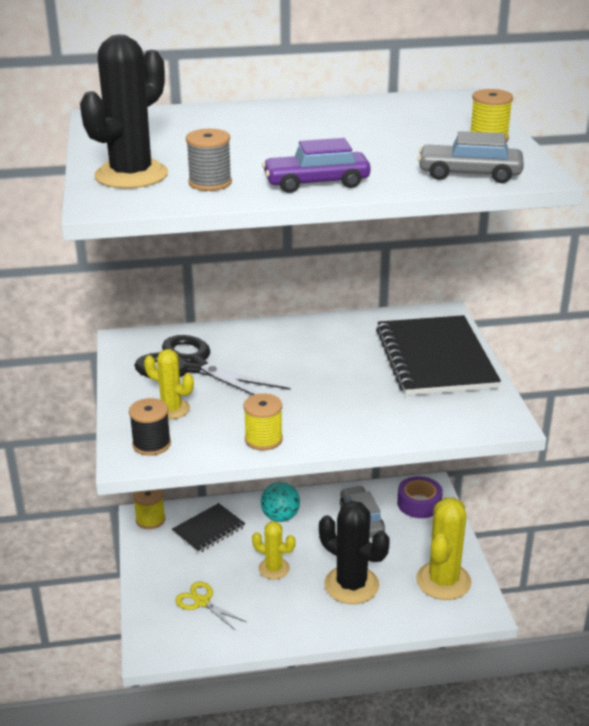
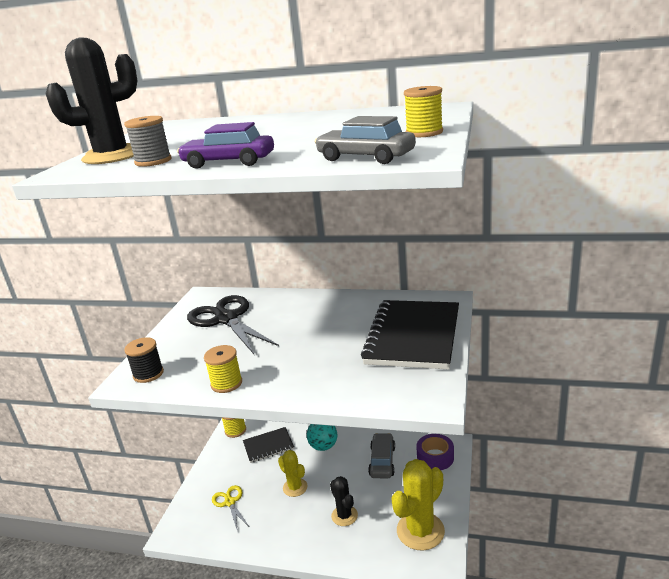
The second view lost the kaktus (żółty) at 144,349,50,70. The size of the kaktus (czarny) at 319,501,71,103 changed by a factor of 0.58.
...
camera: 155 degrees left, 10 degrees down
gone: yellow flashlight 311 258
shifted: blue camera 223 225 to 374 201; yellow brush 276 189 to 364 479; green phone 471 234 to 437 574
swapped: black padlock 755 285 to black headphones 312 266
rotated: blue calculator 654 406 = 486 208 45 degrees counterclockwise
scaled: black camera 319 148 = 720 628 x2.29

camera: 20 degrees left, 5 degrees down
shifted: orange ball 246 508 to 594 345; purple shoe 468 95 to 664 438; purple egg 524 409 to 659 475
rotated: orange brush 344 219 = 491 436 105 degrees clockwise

▶ Task directions: Work out how many lines of the listing above include "blue"; the reply is that number alone.

▶ Result for this exercise: 2